| Task to carry out |
Copy out each line of the records that contains the string "kern".

| Dataset content |
********************

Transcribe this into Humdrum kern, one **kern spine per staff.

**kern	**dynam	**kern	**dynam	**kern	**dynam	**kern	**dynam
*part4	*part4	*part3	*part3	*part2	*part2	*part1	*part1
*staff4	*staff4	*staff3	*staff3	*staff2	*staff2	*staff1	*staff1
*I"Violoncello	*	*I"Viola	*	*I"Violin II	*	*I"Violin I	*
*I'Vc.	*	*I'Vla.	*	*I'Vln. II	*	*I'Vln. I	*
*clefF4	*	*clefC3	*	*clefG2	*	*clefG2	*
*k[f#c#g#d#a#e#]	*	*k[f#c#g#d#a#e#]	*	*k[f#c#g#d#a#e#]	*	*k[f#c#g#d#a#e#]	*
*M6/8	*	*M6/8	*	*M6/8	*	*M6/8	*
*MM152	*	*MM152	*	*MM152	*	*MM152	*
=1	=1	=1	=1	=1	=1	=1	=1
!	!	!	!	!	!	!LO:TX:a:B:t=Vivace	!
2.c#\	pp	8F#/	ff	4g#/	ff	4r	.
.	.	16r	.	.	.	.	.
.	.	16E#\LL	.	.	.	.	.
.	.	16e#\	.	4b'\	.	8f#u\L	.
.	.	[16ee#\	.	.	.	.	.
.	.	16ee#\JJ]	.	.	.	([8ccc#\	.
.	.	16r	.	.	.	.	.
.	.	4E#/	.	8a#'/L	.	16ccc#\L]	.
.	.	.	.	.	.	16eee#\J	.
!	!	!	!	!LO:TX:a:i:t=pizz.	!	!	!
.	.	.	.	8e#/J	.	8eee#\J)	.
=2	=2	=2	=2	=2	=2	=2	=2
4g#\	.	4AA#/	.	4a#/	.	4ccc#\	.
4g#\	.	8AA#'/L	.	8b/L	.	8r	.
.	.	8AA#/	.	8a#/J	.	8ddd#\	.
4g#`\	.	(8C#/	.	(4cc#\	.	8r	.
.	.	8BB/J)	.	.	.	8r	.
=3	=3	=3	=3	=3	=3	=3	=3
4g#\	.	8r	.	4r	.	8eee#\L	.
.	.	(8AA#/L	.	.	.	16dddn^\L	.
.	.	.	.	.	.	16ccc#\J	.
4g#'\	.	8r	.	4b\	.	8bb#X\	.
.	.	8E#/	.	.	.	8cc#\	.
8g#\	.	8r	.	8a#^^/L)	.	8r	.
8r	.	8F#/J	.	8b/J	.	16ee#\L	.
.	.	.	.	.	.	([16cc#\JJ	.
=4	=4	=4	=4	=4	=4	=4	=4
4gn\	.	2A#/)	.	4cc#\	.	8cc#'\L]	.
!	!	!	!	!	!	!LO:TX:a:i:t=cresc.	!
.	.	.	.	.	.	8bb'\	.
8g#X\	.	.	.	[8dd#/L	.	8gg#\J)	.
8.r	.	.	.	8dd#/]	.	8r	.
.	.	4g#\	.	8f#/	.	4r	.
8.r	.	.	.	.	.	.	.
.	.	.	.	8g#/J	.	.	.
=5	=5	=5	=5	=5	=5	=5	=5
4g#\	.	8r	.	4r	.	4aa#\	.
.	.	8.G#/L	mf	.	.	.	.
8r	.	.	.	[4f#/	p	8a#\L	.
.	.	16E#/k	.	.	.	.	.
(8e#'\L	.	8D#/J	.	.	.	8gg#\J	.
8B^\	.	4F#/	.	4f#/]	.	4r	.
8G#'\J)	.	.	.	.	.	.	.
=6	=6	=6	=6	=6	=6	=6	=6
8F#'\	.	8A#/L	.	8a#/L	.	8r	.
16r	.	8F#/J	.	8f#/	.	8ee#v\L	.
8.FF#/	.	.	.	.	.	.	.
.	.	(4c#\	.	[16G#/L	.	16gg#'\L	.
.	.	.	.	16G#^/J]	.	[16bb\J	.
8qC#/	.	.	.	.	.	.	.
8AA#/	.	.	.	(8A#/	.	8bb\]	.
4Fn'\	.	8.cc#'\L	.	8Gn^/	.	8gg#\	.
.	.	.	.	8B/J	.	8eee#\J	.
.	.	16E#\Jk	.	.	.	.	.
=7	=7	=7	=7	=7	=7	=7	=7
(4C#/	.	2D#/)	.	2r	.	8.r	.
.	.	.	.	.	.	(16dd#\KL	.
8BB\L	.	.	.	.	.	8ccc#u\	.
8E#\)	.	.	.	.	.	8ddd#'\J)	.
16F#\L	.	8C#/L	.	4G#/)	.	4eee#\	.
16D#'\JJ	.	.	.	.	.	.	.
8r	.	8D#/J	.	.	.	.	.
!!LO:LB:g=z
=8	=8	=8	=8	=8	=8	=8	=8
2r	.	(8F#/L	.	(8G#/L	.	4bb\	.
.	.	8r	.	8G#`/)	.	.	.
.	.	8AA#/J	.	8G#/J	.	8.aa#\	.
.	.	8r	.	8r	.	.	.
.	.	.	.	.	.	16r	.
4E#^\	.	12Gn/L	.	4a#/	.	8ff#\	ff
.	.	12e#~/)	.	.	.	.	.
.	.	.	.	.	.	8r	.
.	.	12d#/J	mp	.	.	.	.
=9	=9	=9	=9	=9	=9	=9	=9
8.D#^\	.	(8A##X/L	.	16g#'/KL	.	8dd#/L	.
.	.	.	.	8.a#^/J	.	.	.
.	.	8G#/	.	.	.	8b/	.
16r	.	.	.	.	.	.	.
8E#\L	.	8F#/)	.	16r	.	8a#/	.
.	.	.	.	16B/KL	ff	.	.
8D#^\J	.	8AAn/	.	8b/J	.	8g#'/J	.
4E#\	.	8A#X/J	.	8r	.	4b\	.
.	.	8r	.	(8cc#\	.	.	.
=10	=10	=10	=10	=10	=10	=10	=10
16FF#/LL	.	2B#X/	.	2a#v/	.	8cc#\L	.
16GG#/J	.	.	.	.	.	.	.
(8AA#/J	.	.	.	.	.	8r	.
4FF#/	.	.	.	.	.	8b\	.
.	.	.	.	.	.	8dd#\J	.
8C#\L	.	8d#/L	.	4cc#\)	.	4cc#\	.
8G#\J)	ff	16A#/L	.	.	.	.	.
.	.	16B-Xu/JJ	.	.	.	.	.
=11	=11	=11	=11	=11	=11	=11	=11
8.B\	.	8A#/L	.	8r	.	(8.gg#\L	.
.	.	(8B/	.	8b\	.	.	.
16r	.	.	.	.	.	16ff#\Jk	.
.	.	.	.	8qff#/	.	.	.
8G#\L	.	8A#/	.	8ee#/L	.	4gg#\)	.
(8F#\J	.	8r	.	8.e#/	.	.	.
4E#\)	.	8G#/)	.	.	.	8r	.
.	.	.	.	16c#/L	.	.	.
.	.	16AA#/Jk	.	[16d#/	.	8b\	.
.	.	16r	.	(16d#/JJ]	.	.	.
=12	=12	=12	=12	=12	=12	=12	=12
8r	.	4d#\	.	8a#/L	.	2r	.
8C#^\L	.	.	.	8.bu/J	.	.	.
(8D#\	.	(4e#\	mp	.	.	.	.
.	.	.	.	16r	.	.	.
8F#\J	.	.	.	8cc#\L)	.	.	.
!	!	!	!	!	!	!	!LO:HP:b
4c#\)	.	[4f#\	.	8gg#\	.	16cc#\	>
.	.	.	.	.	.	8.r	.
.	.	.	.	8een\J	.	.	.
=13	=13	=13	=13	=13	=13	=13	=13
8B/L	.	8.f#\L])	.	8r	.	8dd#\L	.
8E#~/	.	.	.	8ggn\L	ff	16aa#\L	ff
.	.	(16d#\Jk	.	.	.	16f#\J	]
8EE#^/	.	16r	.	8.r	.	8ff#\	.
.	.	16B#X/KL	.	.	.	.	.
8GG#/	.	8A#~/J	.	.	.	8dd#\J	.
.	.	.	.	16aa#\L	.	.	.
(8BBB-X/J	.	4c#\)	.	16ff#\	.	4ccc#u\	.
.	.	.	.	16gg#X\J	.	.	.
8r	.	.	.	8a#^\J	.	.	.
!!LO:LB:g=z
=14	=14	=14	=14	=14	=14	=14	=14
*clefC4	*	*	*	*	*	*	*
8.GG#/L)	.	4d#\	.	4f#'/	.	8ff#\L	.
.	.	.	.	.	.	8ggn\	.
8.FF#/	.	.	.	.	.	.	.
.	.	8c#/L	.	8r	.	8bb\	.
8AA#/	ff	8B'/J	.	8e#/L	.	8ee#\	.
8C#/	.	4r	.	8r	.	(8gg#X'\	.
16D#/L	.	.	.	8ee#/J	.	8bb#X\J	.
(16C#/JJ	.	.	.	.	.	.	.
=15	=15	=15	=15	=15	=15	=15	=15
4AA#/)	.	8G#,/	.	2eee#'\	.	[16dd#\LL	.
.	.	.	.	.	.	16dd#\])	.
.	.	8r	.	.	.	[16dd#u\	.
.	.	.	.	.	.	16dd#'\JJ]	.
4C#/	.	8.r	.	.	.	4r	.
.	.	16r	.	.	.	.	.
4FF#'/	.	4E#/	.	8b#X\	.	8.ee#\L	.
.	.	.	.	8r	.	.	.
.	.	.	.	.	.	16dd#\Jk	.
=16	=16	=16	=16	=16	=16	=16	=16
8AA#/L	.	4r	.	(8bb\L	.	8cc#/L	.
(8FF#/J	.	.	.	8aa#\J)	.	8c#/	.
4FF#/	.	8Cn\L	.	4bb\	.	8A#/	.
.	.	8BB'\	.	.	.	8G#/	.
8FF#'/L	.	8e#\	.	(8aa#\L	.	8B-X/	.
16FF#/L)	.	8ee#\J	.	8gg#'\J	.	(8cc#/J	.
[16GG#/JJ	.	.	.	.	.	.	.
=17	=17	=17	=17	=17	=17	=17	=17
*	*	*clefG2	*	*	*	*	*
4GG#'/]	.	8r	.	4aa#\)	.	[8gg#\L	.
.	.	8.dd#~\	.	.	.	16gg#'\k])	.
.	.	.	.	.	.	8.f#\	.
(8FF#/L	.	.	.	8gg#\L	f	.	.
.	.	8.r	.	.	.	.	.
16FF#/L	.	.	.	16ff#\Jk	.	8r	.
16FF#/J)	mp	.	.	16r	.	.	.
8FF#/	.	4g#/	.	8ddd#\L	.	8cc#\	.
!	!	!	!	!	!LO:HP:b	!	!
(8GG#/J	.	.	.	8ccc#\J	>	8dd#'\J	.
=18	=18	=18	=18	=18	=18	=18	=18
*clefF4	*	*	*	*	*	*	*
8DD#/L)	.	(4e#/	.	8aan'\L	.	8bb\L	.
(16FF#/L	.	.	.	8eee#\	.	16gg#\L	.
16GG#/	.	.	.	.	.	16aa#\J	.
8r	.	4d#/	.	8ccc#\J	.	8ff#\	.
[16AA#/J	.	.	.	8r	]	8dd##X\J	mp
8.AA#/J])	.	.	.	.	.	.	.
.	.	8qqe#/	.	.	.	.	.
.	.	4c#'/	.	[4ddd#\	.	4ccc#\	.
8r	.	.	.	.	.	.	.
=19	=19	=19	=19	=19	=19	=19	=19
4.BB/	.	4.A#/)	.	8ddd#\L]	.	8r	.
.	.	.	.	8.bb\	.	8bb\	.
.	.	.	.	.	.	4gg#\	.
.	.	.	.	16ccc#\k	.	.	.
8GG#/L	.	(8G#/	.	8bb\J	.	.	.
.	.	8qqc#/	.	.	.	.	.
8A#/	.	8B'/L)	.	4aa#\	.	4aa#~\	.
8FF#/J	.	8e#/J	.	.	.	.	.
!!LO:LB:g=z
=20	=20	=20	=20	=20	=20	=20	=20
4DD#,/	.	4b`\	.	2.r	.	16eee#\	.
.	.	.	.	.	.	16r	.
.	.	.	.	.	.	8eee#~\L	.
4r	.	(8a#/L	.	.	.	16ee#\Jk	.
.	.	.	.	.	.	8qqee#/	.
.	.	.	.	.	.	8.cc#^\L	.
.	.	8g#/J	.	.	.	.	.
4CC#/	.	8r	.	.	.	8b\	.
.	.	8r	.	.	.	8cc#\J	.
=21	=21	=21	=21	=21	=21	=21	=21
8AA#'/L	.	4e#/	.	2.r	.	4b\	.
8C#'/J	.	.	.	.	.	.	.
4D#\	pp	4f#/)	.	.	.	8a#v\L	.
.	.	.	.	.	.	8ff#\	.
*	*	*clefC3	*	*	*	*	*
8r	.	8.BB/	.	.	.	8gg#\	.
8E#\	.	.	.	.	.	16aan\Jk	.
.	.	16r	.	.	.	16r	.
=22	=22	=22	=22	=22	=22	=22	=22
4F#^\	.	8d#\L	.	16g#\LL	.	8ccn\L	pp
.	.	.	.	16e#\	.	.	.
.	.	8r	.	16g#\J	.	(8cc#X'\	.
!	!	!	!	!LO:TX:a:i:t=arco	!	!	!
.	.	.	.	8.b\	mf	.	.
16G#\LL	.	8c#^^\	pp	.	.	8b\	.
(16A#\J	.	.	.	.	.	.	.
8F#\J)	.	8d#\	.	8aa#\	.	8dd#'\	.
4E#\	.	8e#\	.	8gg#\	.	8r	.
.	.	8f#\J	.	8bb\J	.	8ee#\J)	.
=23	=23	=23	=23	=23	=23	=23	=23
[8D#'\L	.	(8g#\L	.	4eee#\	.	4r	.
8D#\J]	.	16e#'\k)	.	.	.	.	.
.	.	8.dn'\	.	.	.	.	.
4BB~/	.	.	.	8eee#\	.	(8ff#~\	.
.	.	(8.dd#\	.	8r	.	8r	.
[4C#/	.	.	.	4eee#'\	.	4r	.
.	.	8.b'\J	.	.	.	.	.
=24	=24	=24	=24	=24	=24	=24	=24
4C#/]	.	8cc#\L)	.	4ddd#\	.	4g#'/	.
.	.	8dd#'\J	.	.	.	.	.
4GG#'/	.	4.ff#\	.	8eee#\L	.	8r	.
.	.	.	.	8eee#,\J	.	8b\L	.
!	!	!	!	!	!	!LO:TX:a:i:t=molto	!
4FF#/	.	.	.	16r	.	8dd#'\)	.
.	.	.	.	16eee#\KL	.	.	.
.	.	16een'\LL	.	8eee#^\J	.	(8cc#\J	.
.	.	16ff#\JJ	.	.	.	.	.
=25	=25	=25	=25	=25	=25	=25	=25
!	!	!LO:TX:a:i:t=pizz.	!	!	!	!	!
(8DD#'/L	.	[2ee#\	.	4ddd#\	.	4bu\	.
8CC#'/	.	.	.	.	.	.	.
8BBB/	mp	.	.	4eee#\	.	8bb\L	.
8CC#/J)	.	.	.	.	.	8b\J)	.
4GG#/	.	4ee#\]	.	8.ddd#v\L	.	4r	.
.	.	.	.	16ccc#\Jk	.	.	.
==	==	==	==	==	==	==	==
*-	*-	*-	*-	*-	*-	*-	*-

********************

| Written solution |
Transcribe this into Humdrum kern, one **kern spine per staff.
**kern	**dynam	**kern	**dynam	**kern	**dynam	**kern	**dynam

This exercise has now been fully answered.